◆ Supplied material
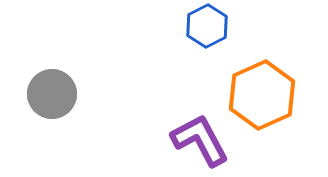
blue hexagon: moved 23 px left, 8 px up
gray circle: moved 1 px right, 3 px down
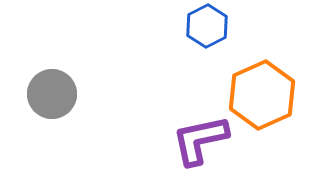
purple L-shape: rotated 74 degrees counterclockwise
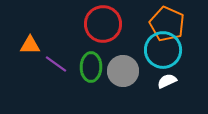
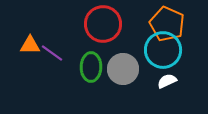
purple line: moved 4 px left, 11 px up
gray circle: moved 2 px up
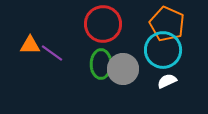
green ellipse: moved 10 px right, 3 px up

◆ Stated problem
Copy out every line of the records above that contains the word "gray". Case counts.

◆ Exercise output
gray circle: moved 1 px right, 3 px down
gray circle: moved 2 px up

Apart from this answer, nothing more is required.